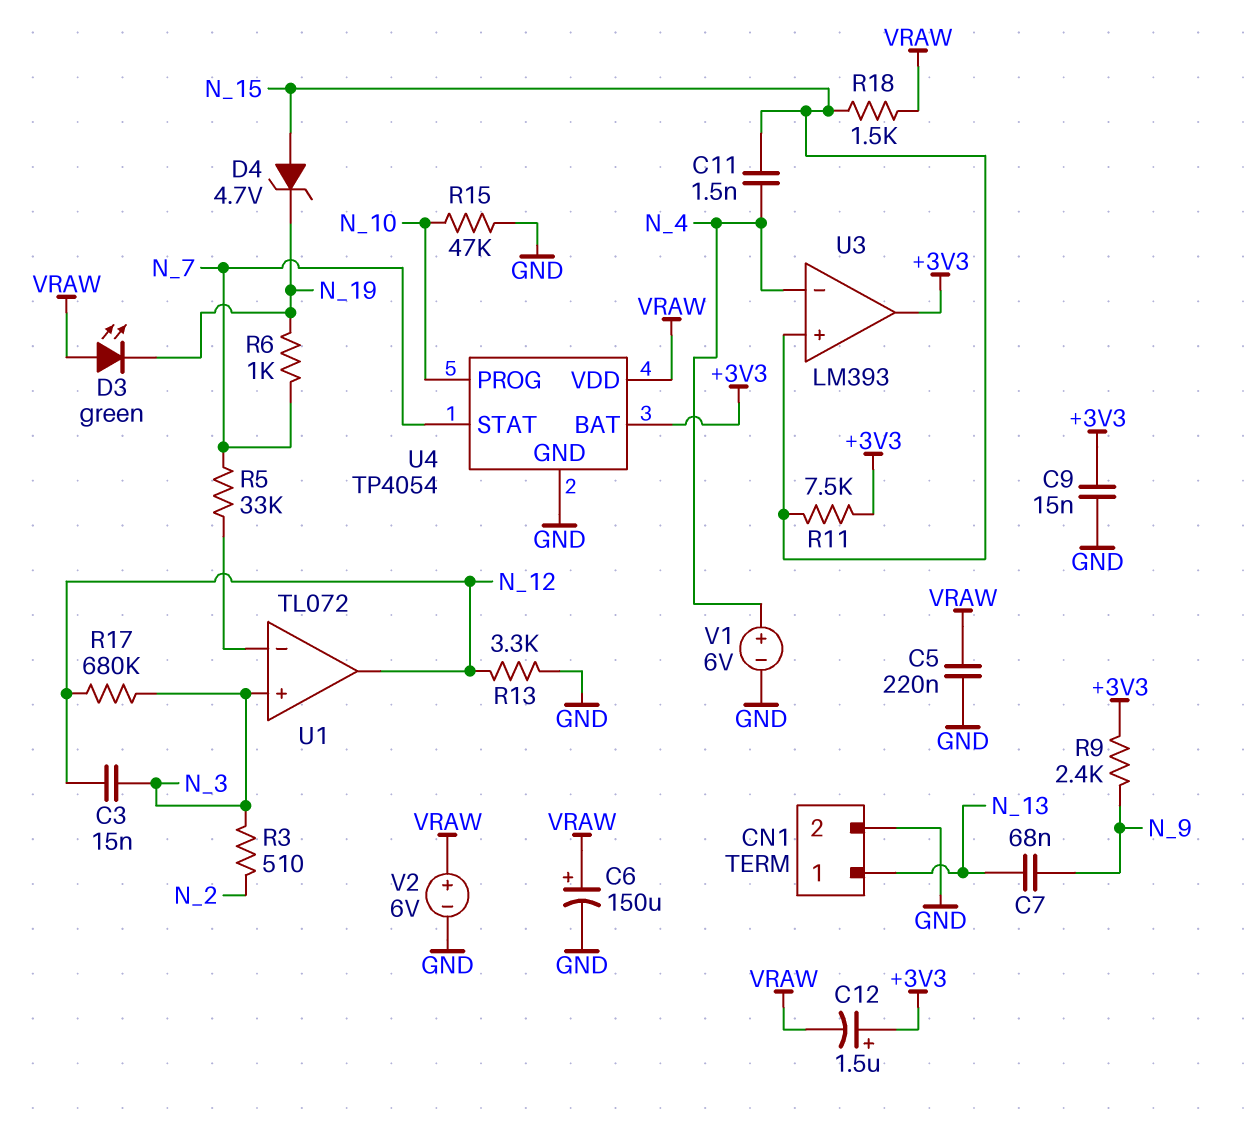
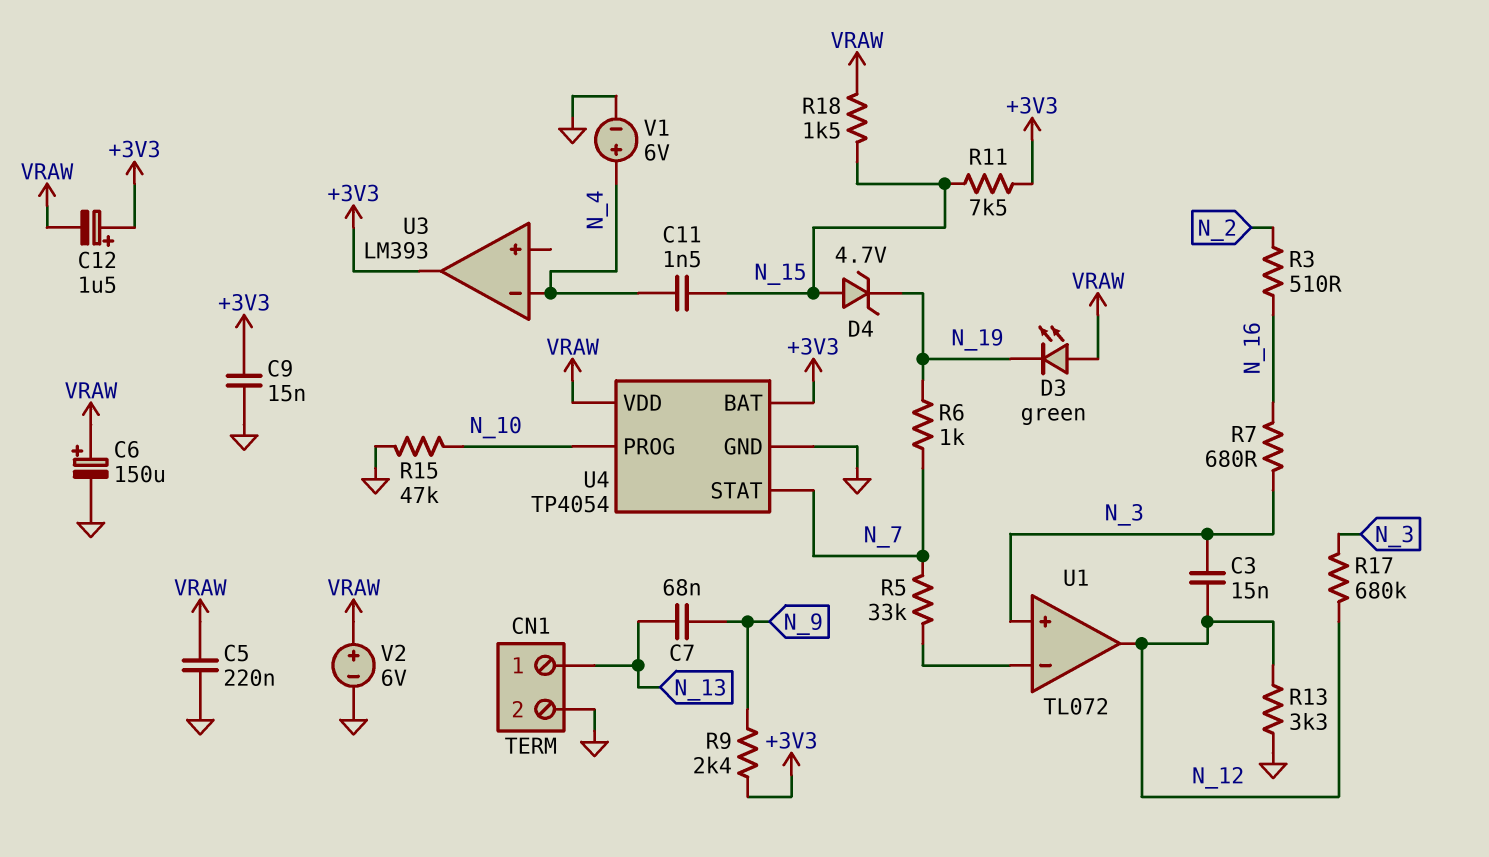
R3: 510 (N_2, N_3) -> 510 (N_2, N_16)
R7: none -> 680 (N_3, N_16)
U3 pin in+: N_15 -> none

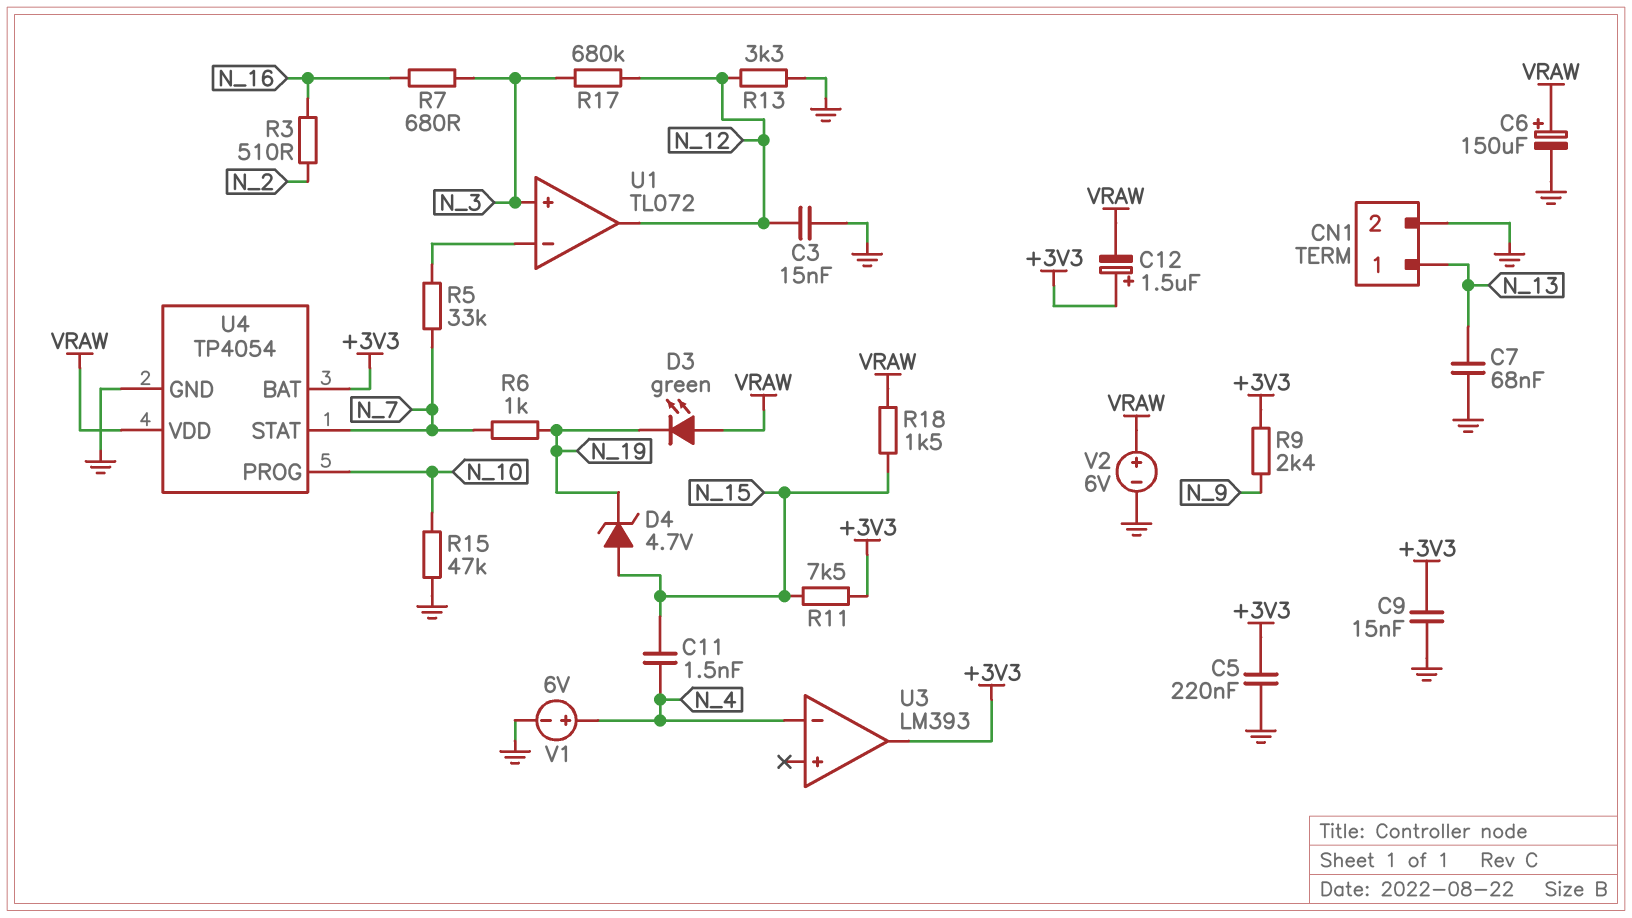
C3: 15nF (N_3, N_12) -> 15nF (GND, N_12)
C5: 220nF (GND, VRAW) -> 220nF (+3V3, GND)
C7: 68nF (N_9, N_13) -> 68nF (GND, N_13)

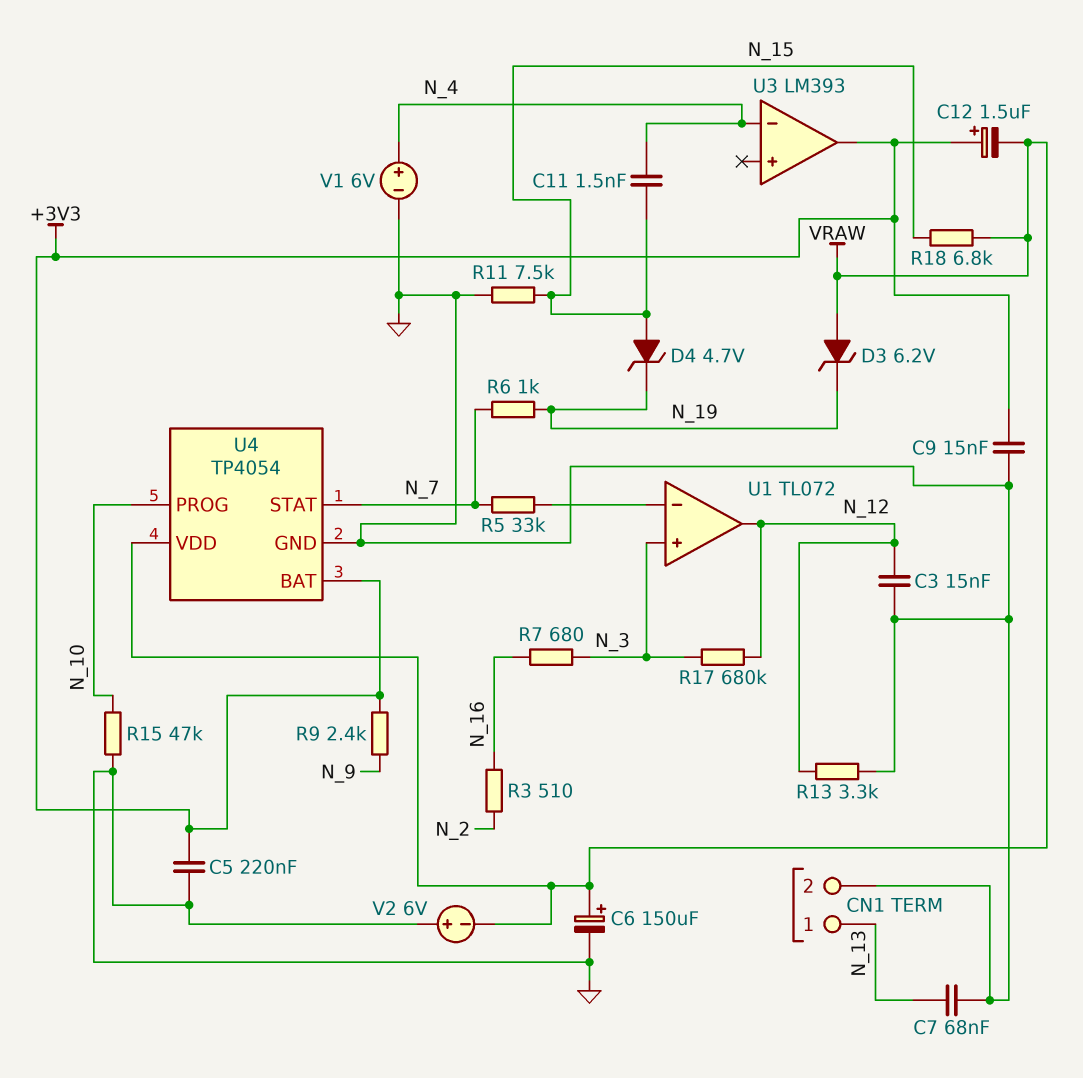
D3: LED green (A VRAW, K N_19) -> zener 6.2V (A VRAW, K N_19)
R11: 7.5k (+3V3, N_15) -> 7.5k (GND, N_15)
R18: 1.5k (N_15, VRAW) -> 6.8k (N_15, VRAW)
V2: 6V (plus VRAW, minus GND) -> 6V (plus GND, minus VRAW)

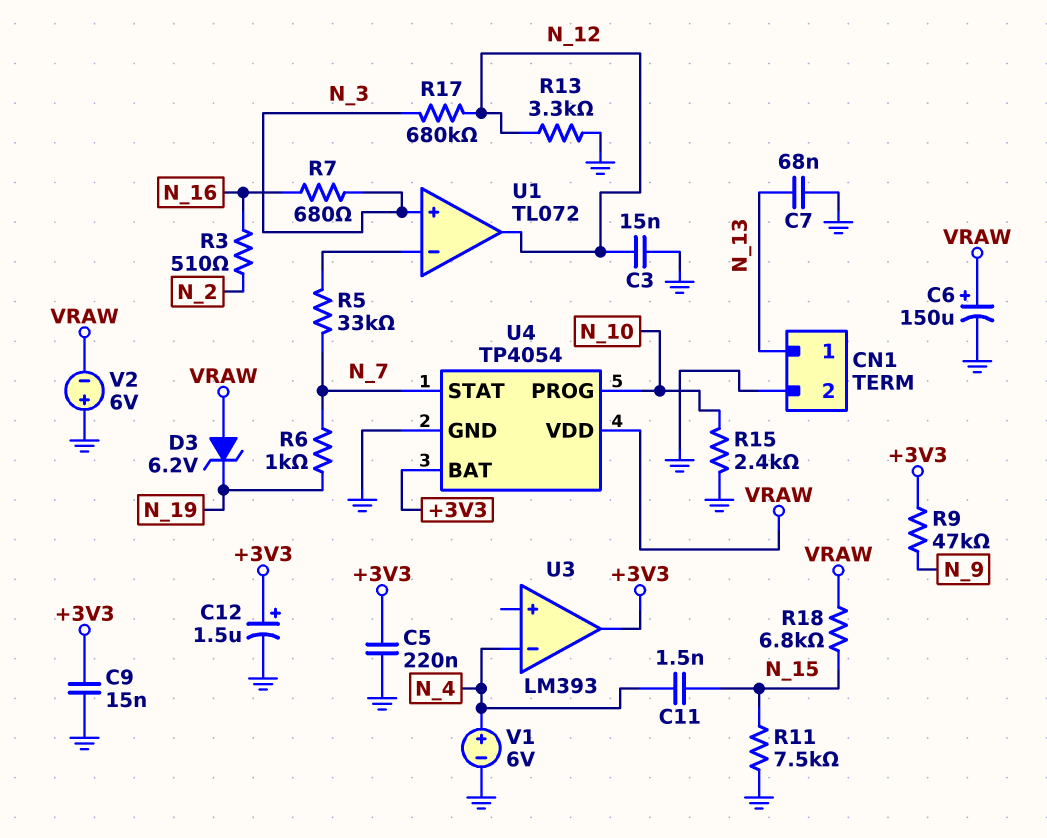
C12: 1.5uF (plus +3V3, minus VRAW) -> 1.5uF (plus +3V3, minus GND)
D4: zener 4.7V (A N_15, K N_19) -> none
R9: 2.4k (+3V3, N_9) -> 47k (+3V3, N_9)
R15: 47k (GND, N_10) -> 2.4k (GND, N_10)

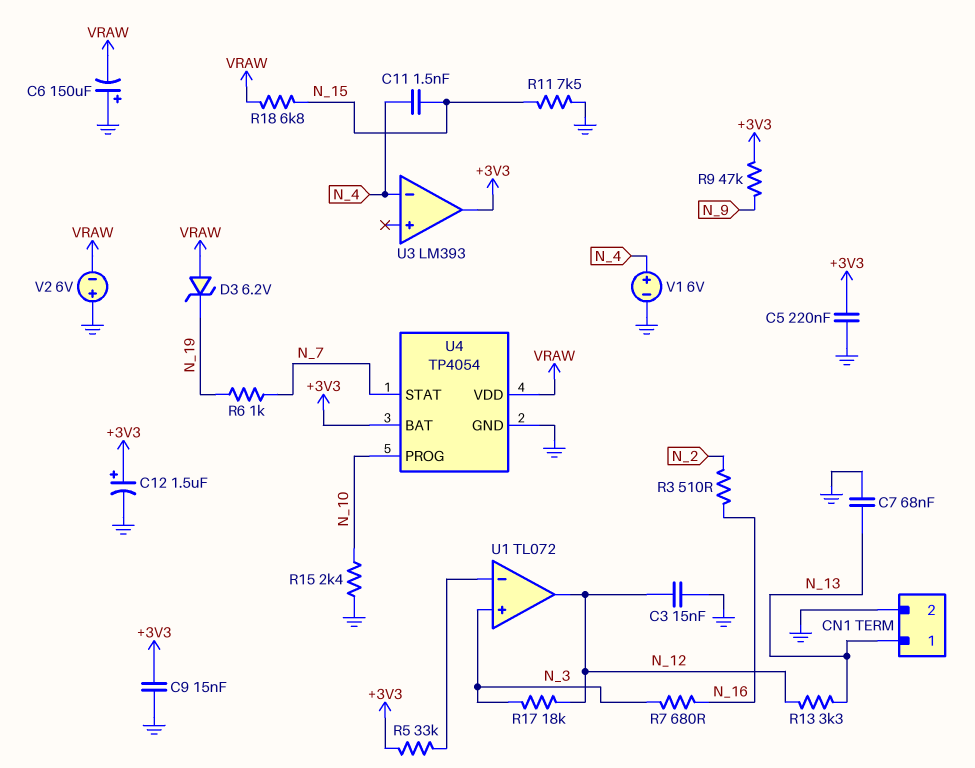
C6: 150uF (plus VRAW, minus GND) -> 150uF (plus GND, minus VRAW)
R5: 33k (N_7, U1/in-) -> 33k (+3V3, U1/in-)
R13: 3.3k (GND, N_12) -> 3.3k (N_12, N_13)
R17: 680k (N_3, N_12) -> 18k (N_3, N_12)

Task details
Go through the data and gather every line that holds "minus".

Response to the exercise
V2: 6V (plus VRAW, minus GND) -> 6V (plus GND, minus VRAW)
C12: 1.5uF (plus +3V3, minus VRAW) -> 1.5uF (plus +3V3, minus GND)
C6: 150uF (plus VRAW, minus GND) -> 150uF (plus GND, minus VRAW)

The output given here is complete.